Work task
Each line from the one containing "ENC1 pin SW: D12 -> D27" through the end of the data is to be written out exactly, and nothing more.

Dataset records
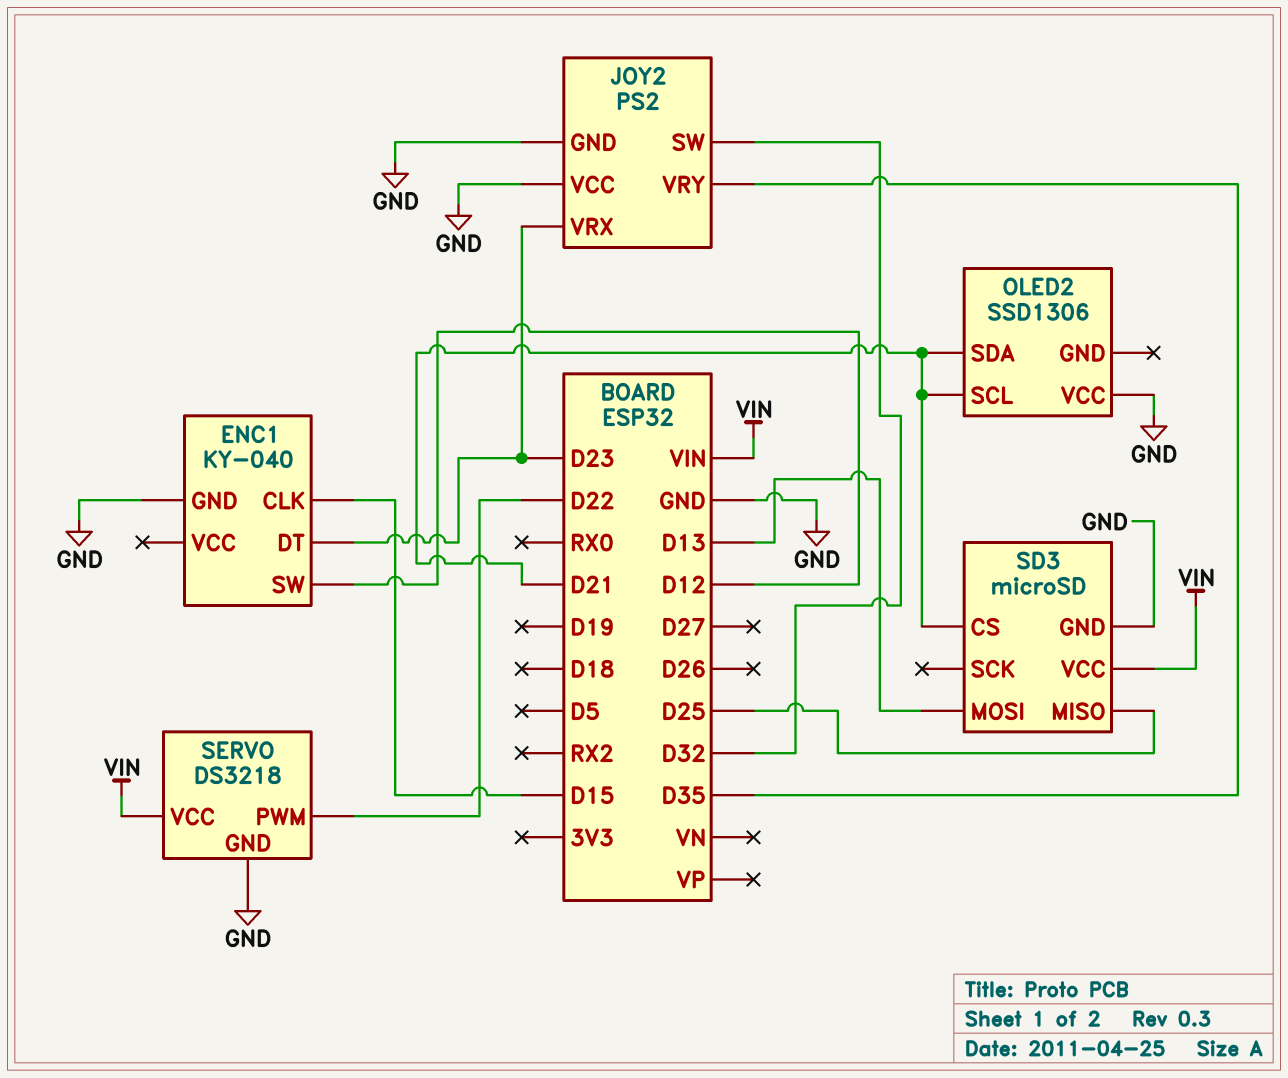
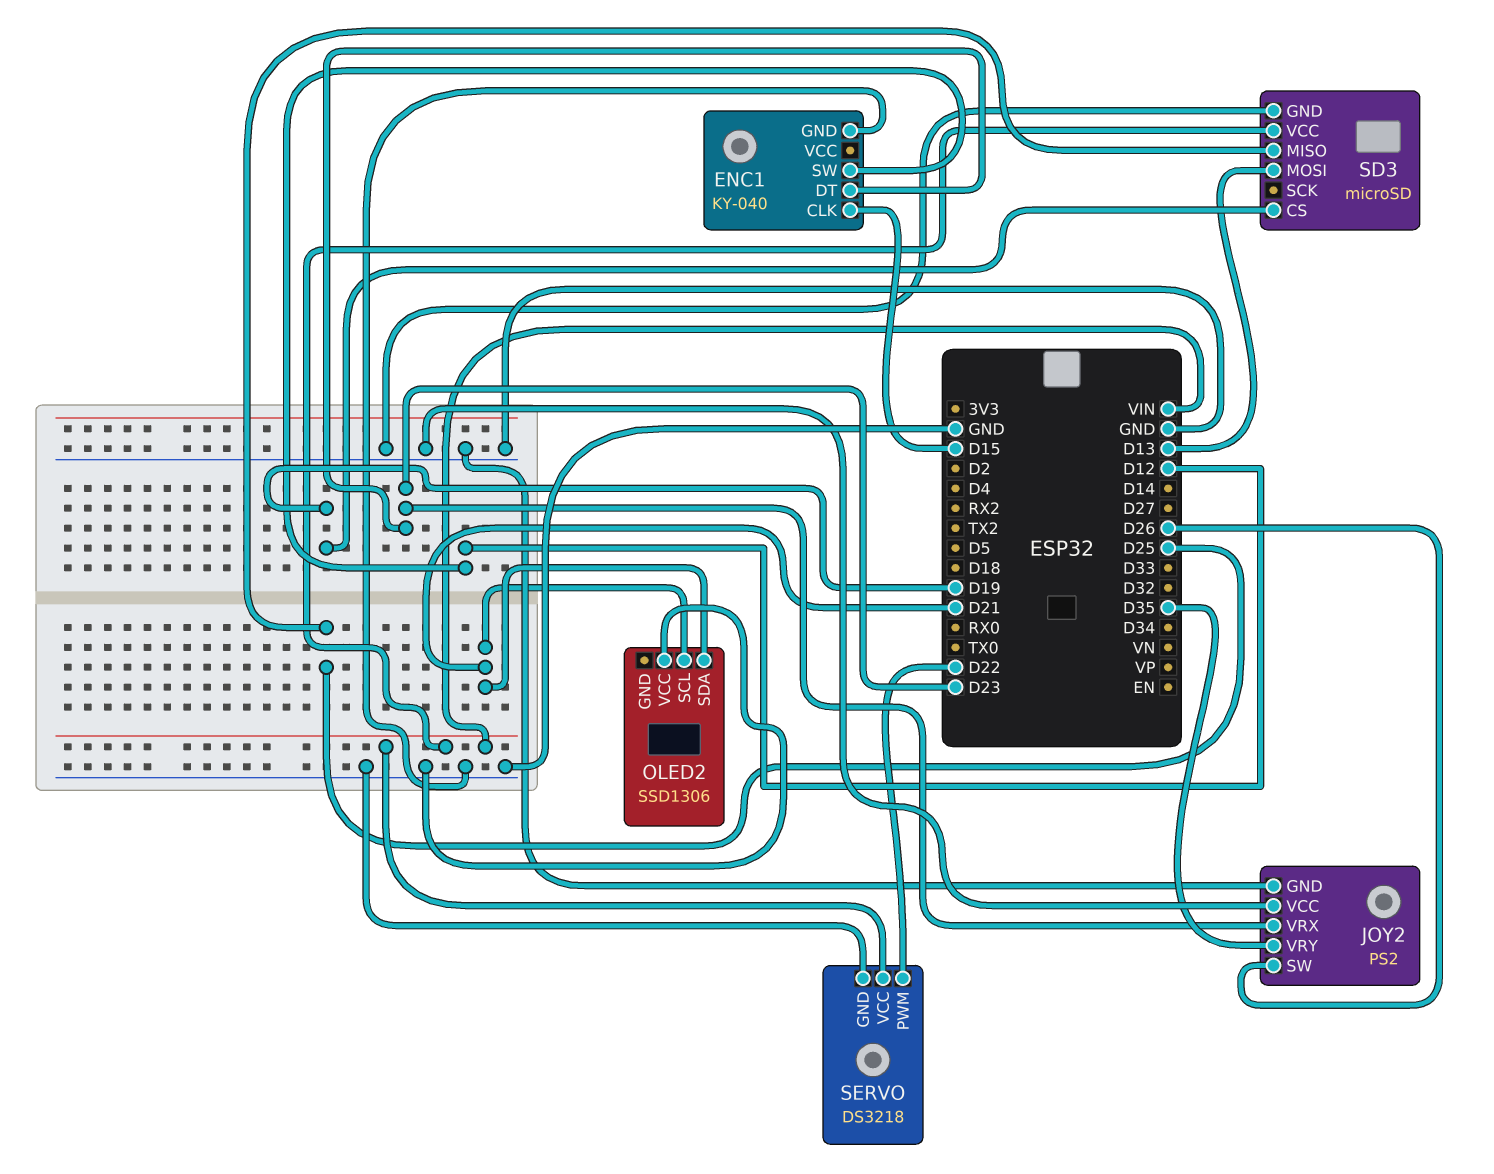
JOY2 pin SW: D32 -> D26
SD3 pin CS: D21 -> D19

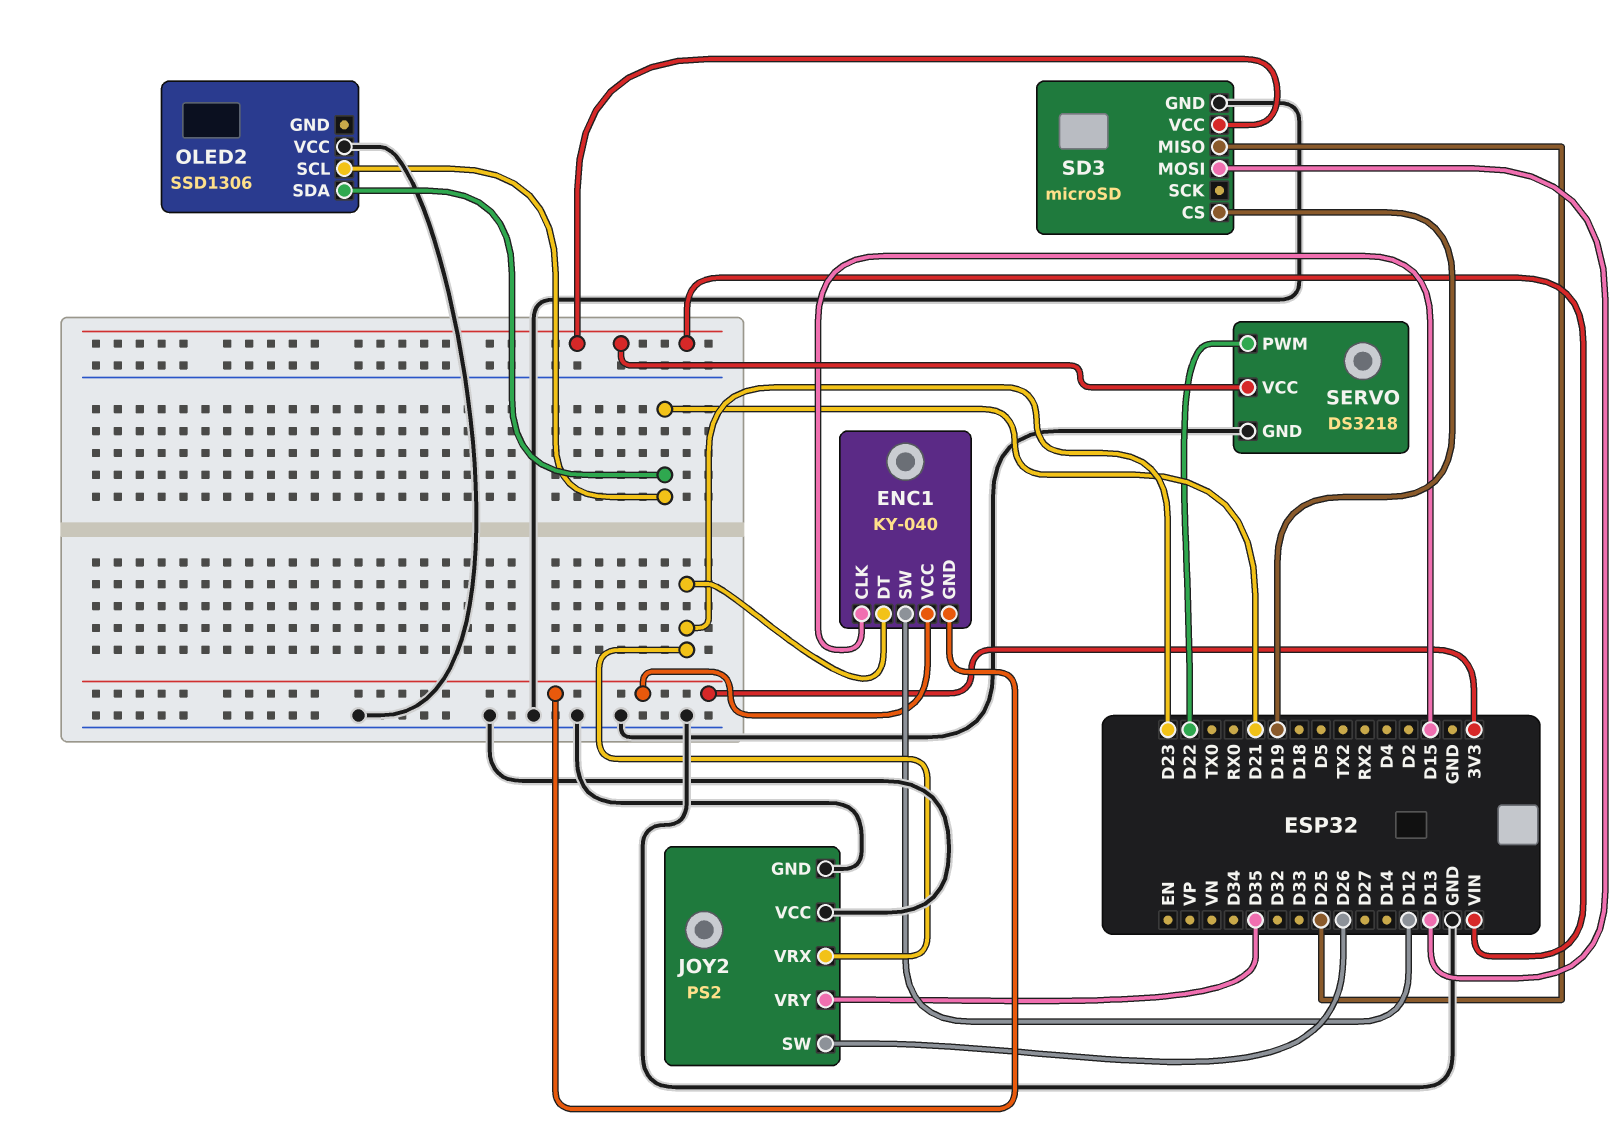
ENC1 pin GND: GND -> 3V3
ENC1 pin VCC: none -> 3V3

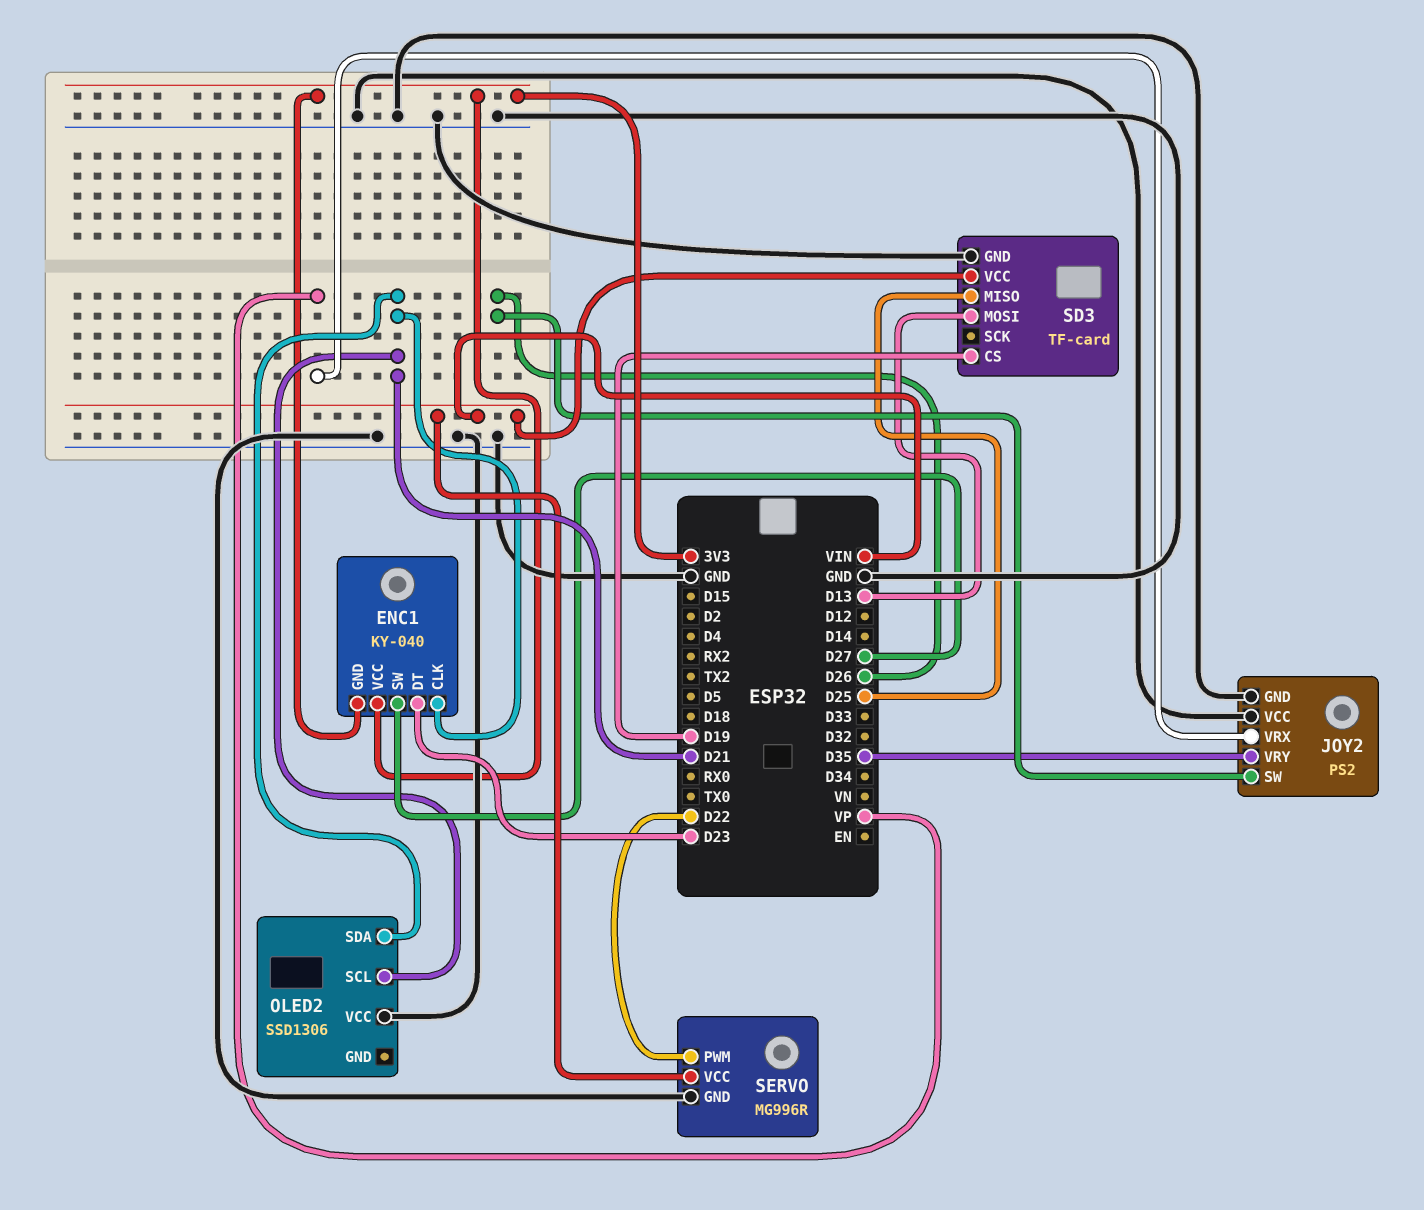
ENC1 pin CLK: D15 -> D21
ENC1 pin SW: D12 -> D27
JOY2 pin VRX: D23 -> VP
SD3: microSD -> TF-card
SERVO: DS3218 -> MG996R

Written reply
ENC1 pin SW: D12 -> D27
JOY2 pin VRX: D23 -> VP
SD3: microSD -> TF-card
SERVO: DS3218 -> MG996R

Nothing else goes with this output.